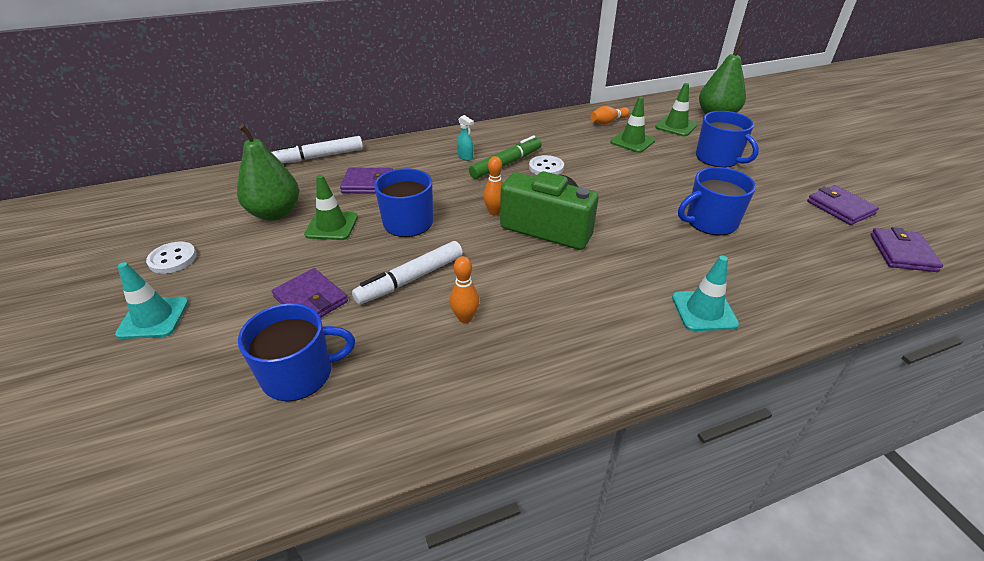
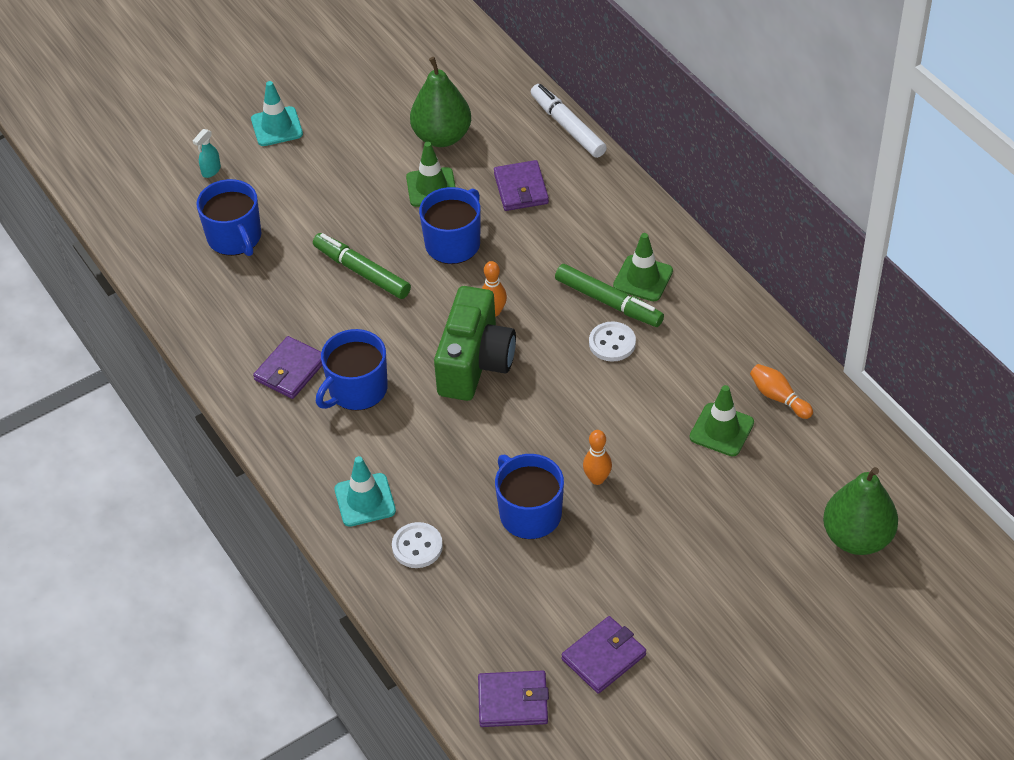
camera: 80 degrees right, 10 degrees up
white button [146,242,197,274] -> white button moved to [392,522,443,568]
purple wallet [272,268,348,317] -> purple wallet moved to [253,336,323,399]
white marker [352,241,463,305] -> green marker [313,233,411,299]
orange bowling pin [450,256,479,323] -> orange bowling pin moved to [583,430,612,485]
turquoise spray bottle [457,115,474,161] -> turquoise spray bottle moved to [193,129,221,178]
green traffic cone [655,83,697,136] -> green traffic cone moved to [613,233,673,301]
blue mug [696,111,759,168] -> blue mug moved to [316,329,388,411]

——

* [Task to carry out]
Transcribe every line of the data exactly. No pictures go in the copy.

* [Reply]
camera: 80 degrees right, 10 degrees up
white button [146,242,197,274] -> white button moved to [392,522,443,568]
purple wallet [272,268,348,317] -> purple wallet moved to [253,336,323,399]
white marker [352,241,463,305] -> green marker [313,233,411,299]
orange bowling pin [450,256,479,323] -> orange bowling pin moved to [583,430,612,485]
turquoise spray bottle [457,115,474,161] -> turquoise spray bottle moved to [193,129,221,178]
green traffic cone [655,83,697,136] -> green traffic cone moved to [613,233,673,301]
blue mug [696,111,759,168] -> blue mug moved to [316,329,388,411]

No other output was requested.